* **GOAL OF THE EXERCISE**:
Output each line of the data below as a Markdown table with the columns "Row" and "Line", numbering the rows and omitting blank lines. Leave the pictures out of the table.

* **RECORDS FOR THIS TASK**:
—————

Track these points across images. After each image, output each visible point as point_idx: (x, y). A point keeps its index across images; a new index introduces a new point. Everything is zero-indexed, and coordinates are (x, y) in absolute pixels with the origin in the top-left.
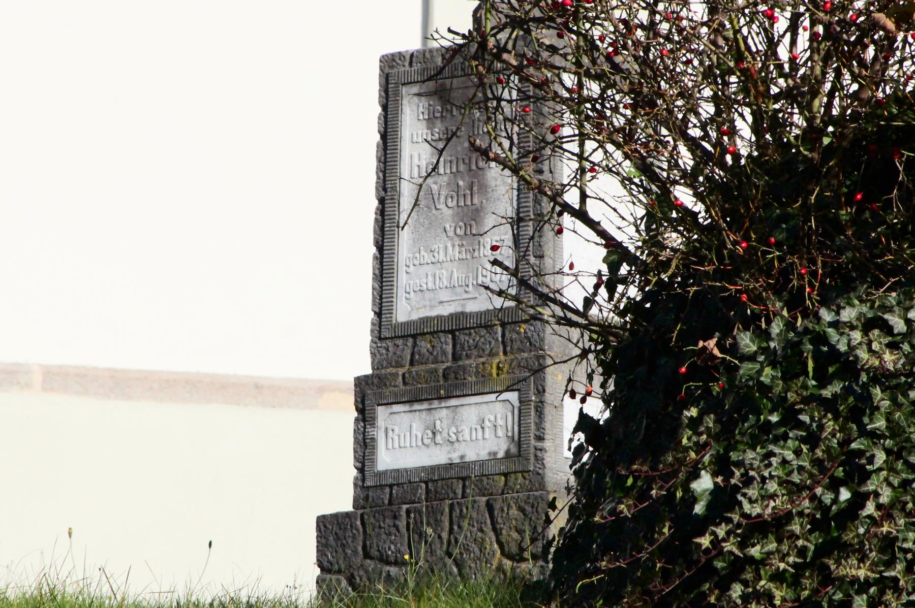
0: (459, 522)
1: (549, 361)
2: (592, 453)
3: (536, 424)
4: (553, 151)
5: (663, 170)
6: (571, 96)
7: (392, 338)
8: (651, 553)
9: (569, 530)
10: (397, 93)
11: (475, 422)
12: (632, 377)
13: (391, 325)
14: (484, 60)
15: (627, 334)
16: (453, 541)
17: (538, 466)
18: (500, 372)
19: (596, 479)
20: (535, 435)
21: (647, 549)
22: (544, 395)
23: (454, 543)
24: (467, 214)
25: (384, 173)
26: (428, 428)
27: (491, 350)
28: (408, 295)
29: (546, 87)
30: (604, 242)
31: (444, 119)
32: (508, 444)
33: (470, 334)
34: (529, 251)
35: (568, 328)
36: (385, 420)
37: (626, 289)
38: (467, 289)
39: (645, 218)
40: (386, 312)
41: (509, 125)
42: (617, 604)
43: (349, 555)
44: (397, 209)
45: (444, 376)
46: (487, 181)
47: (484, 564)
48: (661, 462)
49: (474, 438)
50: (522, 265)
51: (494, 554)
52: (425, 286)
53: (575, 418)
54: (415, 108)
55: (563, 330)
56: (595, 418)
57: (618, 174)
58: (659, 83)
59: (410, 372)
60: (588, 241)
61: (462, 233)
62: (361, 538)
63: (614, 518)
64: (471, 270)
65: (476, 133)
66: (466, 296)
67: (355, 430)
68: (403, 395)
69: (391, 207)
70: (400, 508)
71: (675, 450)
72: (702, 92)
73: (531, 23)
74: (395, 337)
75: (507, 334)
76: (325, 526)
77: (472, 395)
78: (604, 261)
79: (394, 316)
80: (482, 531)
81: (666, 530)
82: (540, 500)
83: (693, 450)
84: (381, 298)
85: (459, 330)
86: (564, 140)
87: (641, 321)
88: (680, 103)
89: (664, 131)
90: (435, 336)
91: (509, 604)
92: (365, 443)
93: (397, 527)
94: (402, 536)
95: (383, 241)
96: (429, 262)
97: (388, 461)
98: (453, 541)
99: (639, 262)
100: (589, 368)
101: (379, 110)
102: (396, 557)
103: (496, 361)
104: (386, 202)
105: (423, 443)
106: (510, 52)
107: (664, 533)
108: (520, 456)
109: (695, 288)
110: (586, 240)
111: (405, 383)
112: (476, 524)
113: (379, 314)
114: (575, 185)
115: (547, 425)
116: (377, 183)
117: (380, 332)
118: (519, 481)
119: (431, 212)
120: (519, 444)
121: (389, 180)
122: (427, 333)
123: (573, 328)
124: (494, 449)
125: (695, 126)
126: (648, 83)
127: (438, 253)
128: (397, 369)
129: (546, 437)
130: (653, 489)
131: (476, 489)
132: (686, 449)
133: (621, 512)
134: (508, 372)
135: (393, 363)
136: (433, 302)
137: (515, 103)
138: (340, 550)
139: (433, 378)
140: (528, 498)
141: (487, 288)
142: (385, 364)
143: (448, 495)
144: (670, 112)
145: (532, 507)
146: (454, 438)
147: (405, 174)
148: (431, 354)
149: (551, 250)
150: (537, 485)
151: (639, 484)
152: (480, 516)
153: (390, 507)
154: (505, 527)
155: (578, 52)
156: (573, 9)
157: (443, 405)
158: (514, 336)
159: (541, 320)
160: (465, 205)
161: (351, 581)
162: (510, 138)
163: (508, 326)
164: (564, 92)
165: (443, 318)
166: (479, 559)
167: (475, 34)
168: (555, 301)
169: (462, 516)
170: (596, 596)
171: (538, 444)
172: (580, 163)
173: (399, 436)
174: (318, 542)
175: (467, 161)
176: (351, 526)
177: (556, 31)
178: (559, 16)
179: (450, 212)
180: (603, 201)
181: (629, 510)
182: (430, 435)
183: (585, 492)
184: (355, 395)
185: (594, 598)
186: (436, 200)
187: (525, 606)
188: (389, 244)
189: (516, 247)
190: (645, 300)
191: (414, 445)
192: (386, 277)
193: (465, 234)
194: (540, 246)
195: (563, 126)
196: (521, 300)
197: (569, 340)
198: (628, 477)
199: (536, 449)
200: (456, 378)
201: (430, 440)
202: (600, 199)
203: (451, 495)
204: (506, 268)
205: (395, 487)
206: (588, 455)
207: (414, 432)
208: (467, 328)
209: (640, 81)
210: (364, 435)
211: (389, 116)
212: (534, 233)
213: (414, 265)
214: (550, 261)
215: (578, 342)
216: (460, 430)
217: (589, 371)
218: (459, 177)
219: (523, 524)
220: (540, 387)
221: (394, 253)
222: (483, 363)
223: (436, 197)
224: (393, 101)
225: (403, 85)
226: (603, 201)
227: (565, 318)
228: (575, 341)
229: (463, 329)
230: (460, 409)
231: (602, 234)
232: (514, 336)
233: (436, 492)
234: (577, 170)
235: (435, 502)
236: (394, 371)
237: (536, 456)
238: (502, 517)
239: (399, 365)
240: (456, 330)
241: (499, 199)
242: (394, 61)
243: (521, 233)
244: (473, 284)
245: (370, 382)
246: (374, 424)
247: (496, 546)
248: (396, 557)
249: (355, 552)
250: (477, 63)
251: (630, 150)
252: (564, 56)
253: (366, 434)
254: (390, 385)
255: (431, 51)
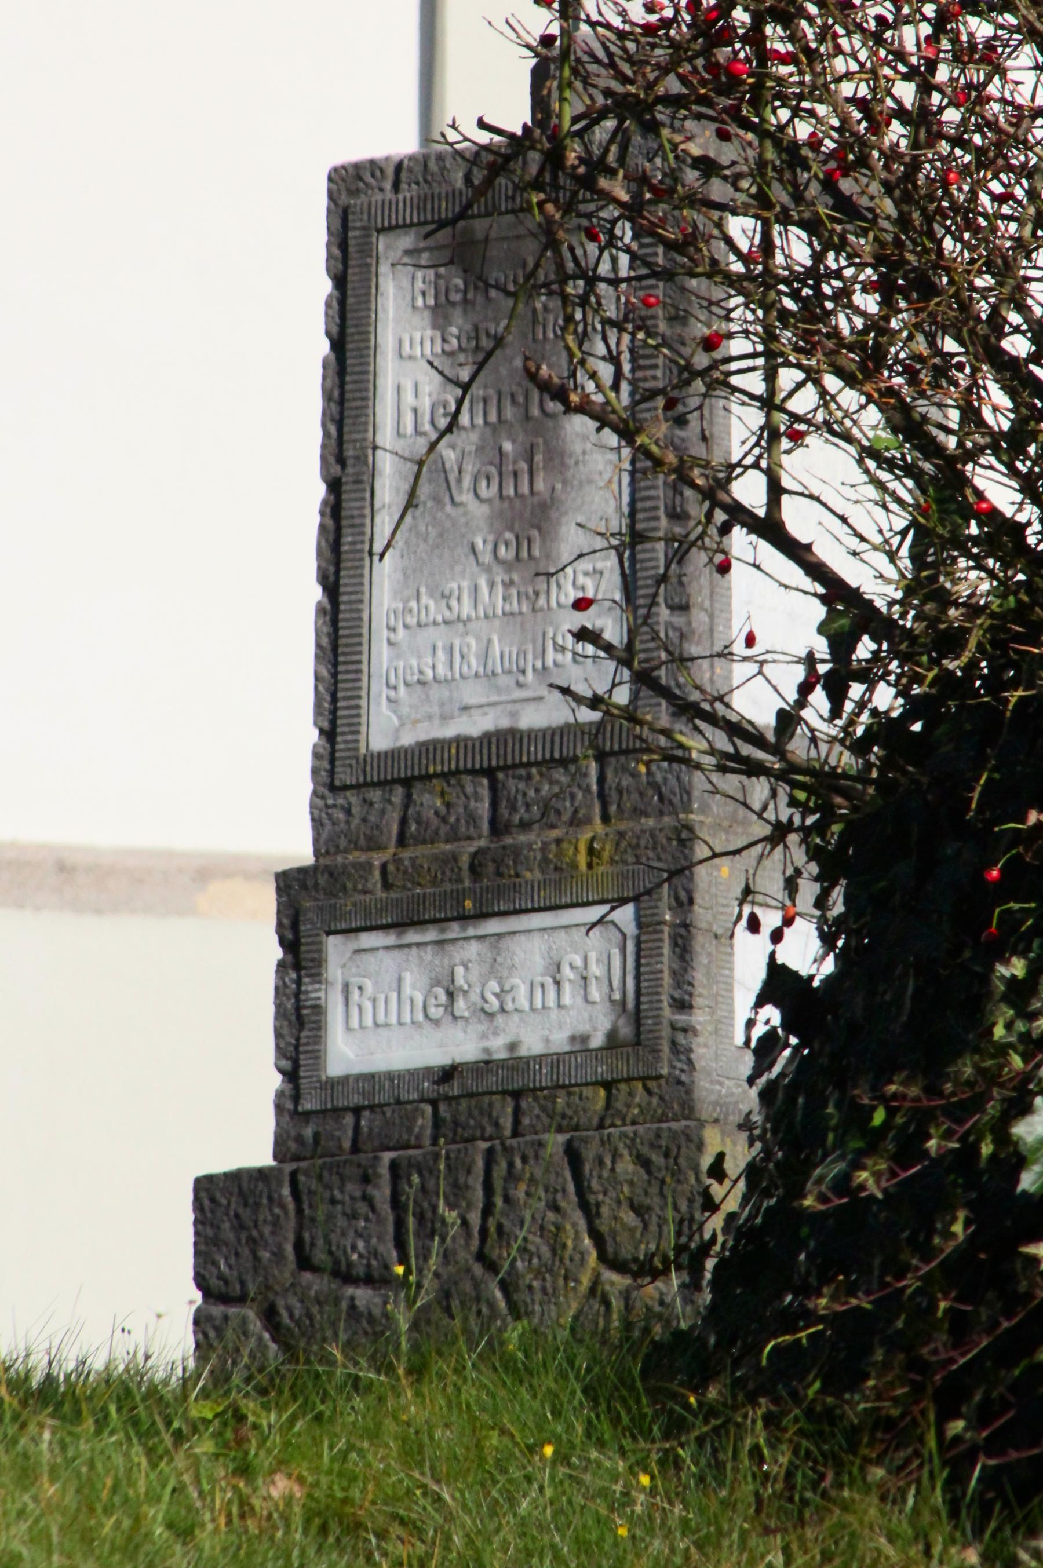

—————

* **FINISHED ANSWER**:
| Row | Line |
|---|---|
| 1 | Track these points across images. After each image, output each visible point as point_idx: (x, y). A point keeps its index across images; a new index introduces a new point. Everything is zero-indexed, and coordinates are (x, y) in absolute pixels with the origin in the top-left. |
| 2 | 0: (459, 522) |
| 3 | 1: (549, 361) |
| 4 | 2: (592, 453) |
| 5 | 3: (536, 424) |
| 6 | 4: (553, 151) |
| 7 | 5: (663, 170) |
| 8 | 6: (571, 96) |
| 9 | 7: (392, 338) |
| 10 | 8: (651, 553) |
| 11 | 9: (569, 530) |
| 12 | 10: (397, 93) |
| 13 | 11: (475, 422) |
| 14 | 12: (632, 377) |
| 15 | 13: (391, 325) |
| 16 | 14: (484, 60) |
| 17 | 15: (627, 334) |
| 18 | 16: (453, 541) |
| 19 | 17: (538, 466) |
| 20 | 18: (500, 372) |
| 21 | 19: (596, 479) |
| 22 | 20: (535, 435) |
| 23 | 21: (647, 549) |
| 24 | 22: (544, 395) |
| 25 | 23: (454, 543) |
| 26 | 24: (467, 214) |
| 27 | 25: (384, 173) |
| 28 | 26: (428, 428) |
| 29 | 27: (491, 350) |
| 30 | 28: (408, 295) |
| 31 | 29: (546, 87) |
| 32 | 30: (604, 242) |
| 33 | 31: (444, 119) |
| 34 | 32: (508, 444) |
| 35 | 33: (470, 334) |
| 36 | 34: (529, 251) |
| 37 | 35: (568, 328) |
| 38 | 36: (385, 420) |
| 39 | 37: (626, 289) |
| 40 | 38: (467, 289) |
| 41 | 39: (645, 218) |
| 42 | 40: (386, 312) |
| 43 | 41: (509, 125) |
| 44 | 42: (617, 604) |
| 45 | 43: (349, 555) |
| 46 | 44: (397, 209) |
| 47 | 45: (444, 376) |
| 48 | 46: (487, 181) |
| 49 | 47: (484, 564) |
| 50 | 48: (661, 462) |
| 51 | 49: (474, 438) |
| 52 | 50: (522, 265) |
| 53 | 51: (494, 554) |
| 54 | 52: (425, 286) |
| 55 | 53: (575, 418) |
| 56 | 54: (415, 108) |
| 57 | 55: (563, 330) |
| 58 | 56: (595, 418) |
| 59 | 57: (618, 174) |
| 60 | 58: (659, 83) |
| 61 | 59: (410, 372) |
| 62 | 60: (588, 241) |
| 63 | 61: (462, 233) |
| 64 | 62: (361, 538) |
| 65 | 63: (614, 518) |
| 66 | 64: (471, 270) |
| 67 | 65: (476, 133) |
| 68 | 66: (466, 296) |
| 69 | 67: (355, 430) |
| 70 | 68: (403, 395) |
| 71 | 69: (391, 207) |
| 72 | 70: (400, 508) |
| 73 | 71: (675, 450) |
| 74 | 72: (702, 92) |
| 75 | 73: (531, 23) |
| 76 | 74: (395, 337) |
| 77 | 75: (507, 334) |
| 78 | 76: (325, 526) |
| 79 | 77: (472, 395) |
| 80 | 78: (604, 261) |
| 81 | 79: (394, 316) |
| 82 | 80: (482, 531) |
| 83 | 81: (666, 530) |
| 84 | 82: (540, 500) |
| 85 | 83: (693, 450) |
| 86 | 84: (381, 298) |
| 87 | 85: (459, 330) |
| 88 | 86: (564, 140) |
| 89 | 87: (641, 321) |
| 90 | 88: (680, 103) |
| 91 | 89: (664, 131) |
| 92 | 90: (435, 336) |
| 93 | 91: (509, 604) |
| 94 | 92: (365, 443) |
| 95 | 93: (397, 527) |
| 96 | 94: (402, 536) |
| 97 | 95: (383, 241) |
| 98 | 96: (429, 262) |
| 99 | 97: (388, 461) |
| 100 | 98: (453, 541) |
| 101 | 99: (639, 262) |
| 102 | 100: (589, 368) |
| 103 | 101: (379, 110) |
| 104 | 102: (396, 557) |
| 105 | 103: (496, 361) |
| 106 | 104: (386, 202) |
| 107 | 105: (423, 443) |
| 108 | 106: (510, 52) |
| 109 | 107: (664, 533) |
| 110 | 108: (520, 456) |
| 111 | 109: (695, 288) |
| 112 | 110: (586, 240) |
| 113 | 111: (405, 383) |
| 114 | 112: (476, 524) |
| 115 | 113: (379, 314) |
| 116 | 114: (575, 185) |
| 117 | 115: (547, 425) |
| 118 | 116: (377, 183) |
| 119 | 117: (380, 332) |
| 120 | 118: (519, 481) |
| 121 | 119: (431, 212) |
| 122 | 120: (519, 444) |
| 123 | 121: (389, 180) |
| 124 | 122: (427, 333) |
| 125 | 123: (573, 328) |
| 126 | 124: (494, 449) |
| 127 | 125: (695, 126) |
| 128 | 126: (648, 83) |
| 129 | 127: (438, 253) |
| 130 | 128: (397, 369) |
| 131 | 129: (546, 437) |
| 132 | 130: (653, 489) |
| 133 | 131: (476, 489) |
| 134 | 132: (686, 449) |
| 135 | 133: (621, 512) |
| 136 | 134: (508, 372) |
| 137 | 135: (393, 363) |
| 138 | 136: (433, 302) |
| 139 | 137: (515, 103) |
| 140 | 138: (340, 550) |
| 141 | 139: (433, 378) |
| 142 | 140: (528, 498) |
| 143 | 141: (487, 288) |
| 144 | 142: (385, 364) |
| 145 | 143: (448, 495) |
| 146 | 144: (670, 112) |
| 147 | 145: (532, 507) |
| 148 | 146: (454, 438) |
| 149 | 147: (405, 174) |
| 150 | 148: (431, 354) |
| 151 | 149: (551, 250) |
| 152 | 150: (537, 485) |
| 153 | 151: (639, 484) |
| 154 | 152: (480, 516) |
| 155 | 153: (390, 507) |
| 156 | 154: (505, 527) |
| 157 | 155: (578, 52) |
| 158 | 156: (573, 9) |
| 159 | 157: (443, 405) |
| 160 | 158: (514, 336) |
| 161 | 159: (541, 320) |
| 162 | 160: (465, 205) |
| 163 | 161: (351, 581) |
| 164 | 162: (510, 138) |
| 165 | 163: (508, 326) |
| 166 | 164: (564, 92) |
| 167 | 165: (443, 318) |
| 168 | 166: (479, 559) |
| 169 | 167: (475, 34) |
| 170 | 168: (555, 301) |
| 171 | 169: (462, 516) |
| 172 | 170: (596, 596) |
| 173 | 171: (538, 444) |
| 174 | 172: (580, 163) |
| 175 | 173: (399, 436) |
| 176 | 174: (318, 542) |
| 177 | 175: (467, 161) |
| 178 | 176: (351, 526) |
| 179 | 177: (556, 31) |
| 180 | 178: (559, 16) |
| 181 | 179: (450, 212) |
| 182 | 180: (603, 201) |
| 183 | 181: (629, 510) |
| 184 | 182: (430, 435) |
| 185 | 183: (585, 492) |
| 186 | 184: (355, 395) |
| 187 | 185: (594, 598) |
| 188 | 186: (436, 200) |
| 189 | 187: (525, 606) |
| 190 | 188: (389, 244) |
| 191 | 189: (516, 247) |
| 192 | 190: (645, 300) |
| 193 | 191: (414, 445) |
| 194 | 192: (386, 277) |
| 195 | 193: (465, 234) |
| 196 | 194: (540, 246) |
| 197 | 195: (563, 126) |
| 198 | 196: (521, 300) |
| 199 | 197: (569, 340) |
| 200 | 198: (628, 477) |
| 201 | 199: (536, 449) |
| 202 | 200: (456, 378) |
| 203 | 201: (430, 440) |
| 204 | 202: (600, 199) |
| 205 | 203: (451, 495) |
| 206 | 204: (506, 268) |
| 207 | 205: (395, 487) |
| 208 | 206: (588, 455) |
| 209 | 207: (414, 432) |
| 210 | 208: (467, 328) |
| 211 | 209: (640, 81) |
| 212 | 210: (364, 435) |
| 213 | 211: (389, 116) |
| 214 | 212: (534, 233) |
| 215 | 213: (414, 265) |
| 216 | 214: (550, 261) |
| 217 | 215: (578, 342) |
| 218 | 216: (460, 430) |
| 219 | 217: (589, 371) |
| 220 | 218: (459, 177) |
| 221 | 219: (523, 524) |
| 222 | 220: (540, 387) |
| 223 | 221: (394, 253) |
| 224 | 222: (483, 363) |
| 225 | 223: (436, 197) |
| 226 | 224: (393, 101) |
| 227 | 225: (403, 85) |
| 228 | 226: (603, 201) |
| 229 | 227: (565, 318) |
| 230 | 228: (575, 341) |
| 231 | 229: (463, 329) |
| 232 | 230: (460, 409) |
| 233 | 231: (602, 234) |
| 234 | 232: (514, 336) |
| 235 | 233: (436, 492) |
| 236 | 234: (577, 170) |
| 237 | 235: (435, 502) |
| 238 | 236: (394, 371) |
| 239 | 237: (536, 456) |
| 240 | 238: (502, 517) |
| 241 | 239: (399, 365) |
| 242 | 240: (456, 330) |
| 243 | 241: (499, 199) |
| 244 | 242: (394, 61) |
| 245 | 243: (521, 233) |
| 246 | 244: (473, 284) |
| 247 | 245: (370, 382) |
| 248 | 246: (374, 424) |
| 249 | 247: (496, 546) |
| 250 | 248: (396, 557) |
| 251 | 249: (355, 552) |
| 252 | 250: (477, 63) |
| 253 | 251: (630, 150) |
| 254 | 252: (564, 56) |
| 255 | 253: (366, 434) |
| 256 | 254: (390, 385) |
| 257 | 255: (431, 51) |